#### WORK INSTRUCTION
Output exactly the lines from the one containing "pink capsule [170,306,238,339]" to the last line of the material, inclusive, and nothing more.

──────── RECORD EXTRACTS ────────

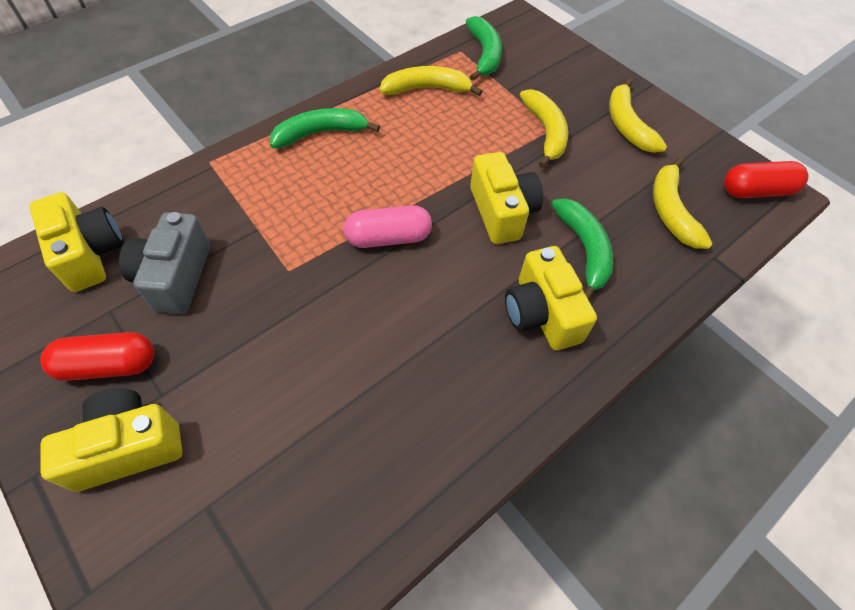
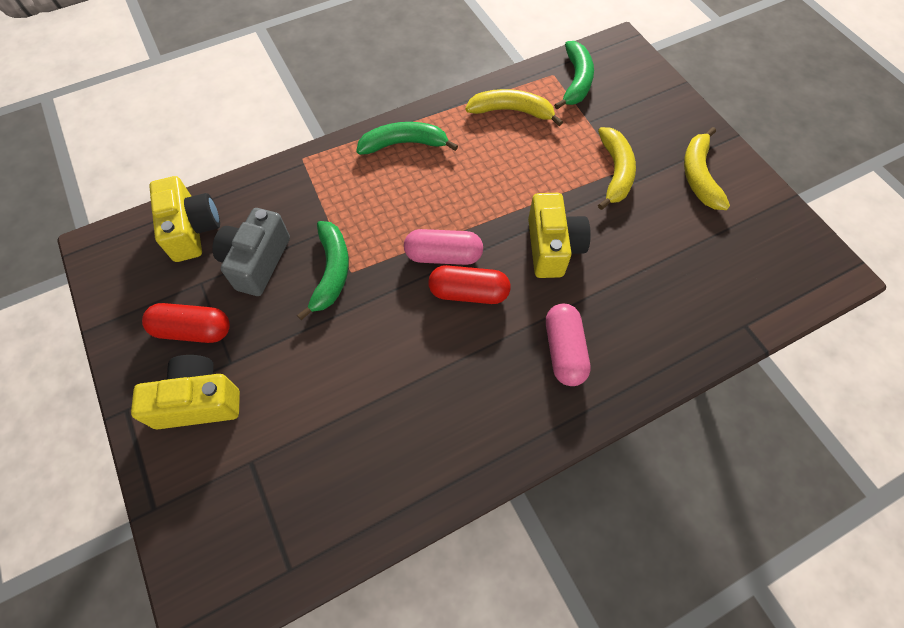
camera: 15 degrees right, 5 degrees up
yellow camera [505,246,597,351] -> pink capsule [546,304,591,386]
green banana [551,199,613,300] -> green banana moved to [297,221,349,320]
yellow banana [653,157,713,249] -> none
red capsule [724,161,809,198] -> red capsule moved to [428,265,511,304]

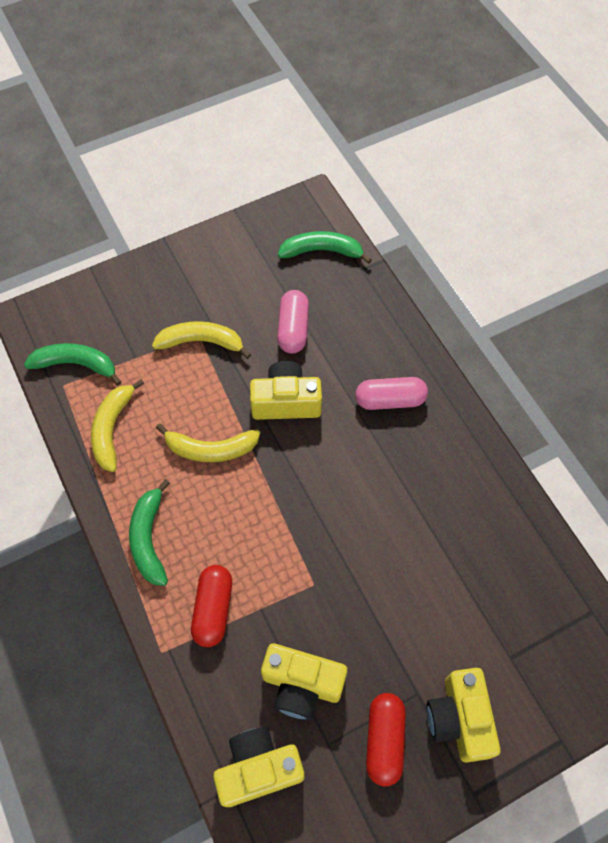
camera: 90 degrees left, 0 degrees up
grey camera [212,208,290,296] -> yellow camera [261,643,347,720]
green banana [297,221,349,320] -> green banana moved to [278,231,372,264]
pink capsule [404,229,483,265] -> pink capsule moved to [277,290,309,354]
red capsule [428,265,511,304] -> red capsule moved to [191,565,232,647]
yellow banana [684,127,730,210] -> yellow banana moved to [156,424,260,462]

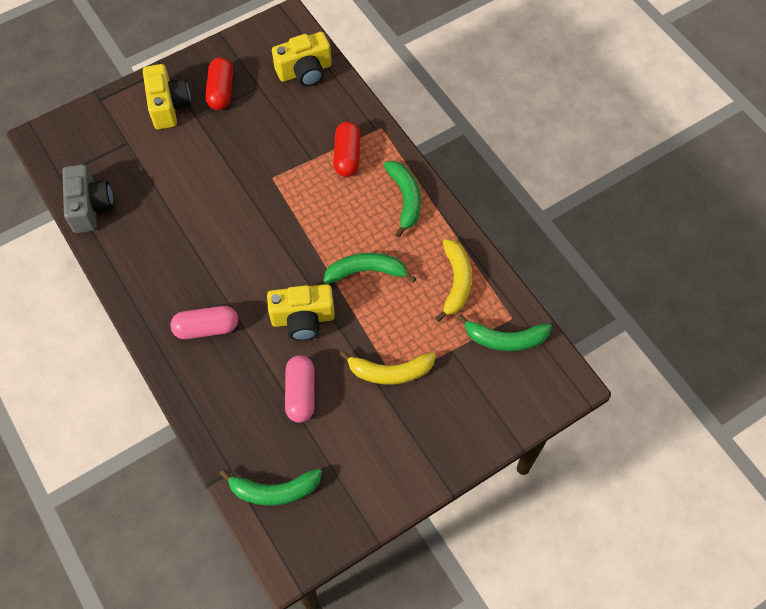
camera: 175 degrees right, 0 degrees up
yellow banana [156,424,260,462] -> green banana [323,253,416,284]
yellow camera [261,643,347,720] -> none
none -> grey camera [62,164,114,233]

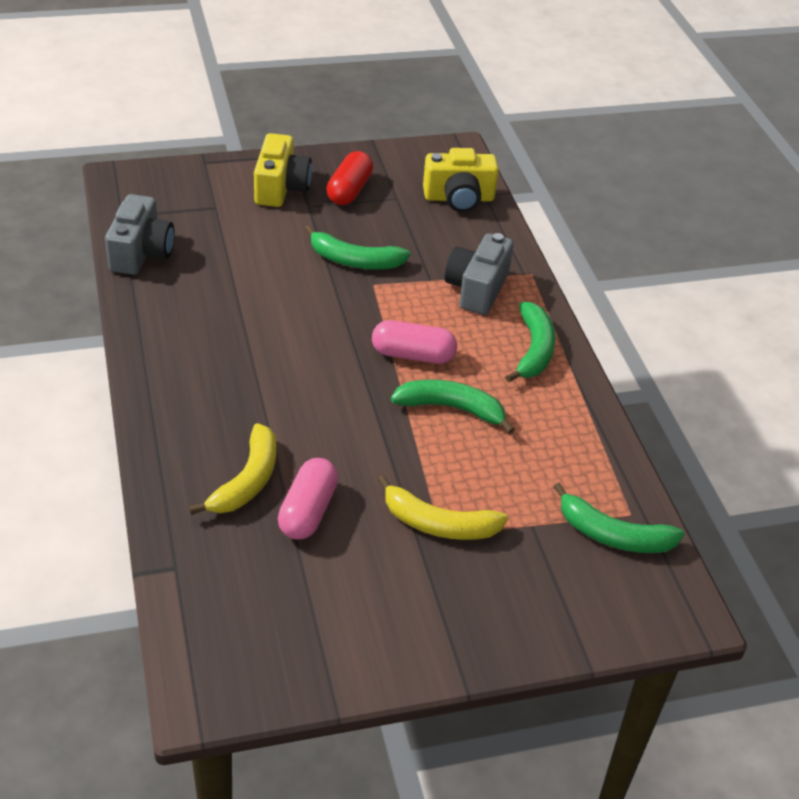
camera: 15 degrees right, 20 degrees down
pink capsule [170,306,238,339] -> pink capsule moved to [372,320,457,364]
green banana [220,469,322,506] -> green banana moved to [305,225,411,269]
yellow camera [267,284,335,341] -> none
red capsule [333,121,361,177] -> grey camera [445,233,513,315]
yellow banana [435,239,472,322] -> yellow banana moved to [188,423,276,515]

────────

#### ANSWER SECTION
pink capsule [170,306,238,339] -> pink capsule moved to [372,320,457,364]
green banana [220,469,322,506] -> green banana moved to [305,225,411,269]
yellow camera [267,284,335,341] -> none
red capsule [333,121,361,177] -> grey camera [445,233,513,315]
yellow banana [435,239,472,322] -> yellow banana moved to [188,423,276,515]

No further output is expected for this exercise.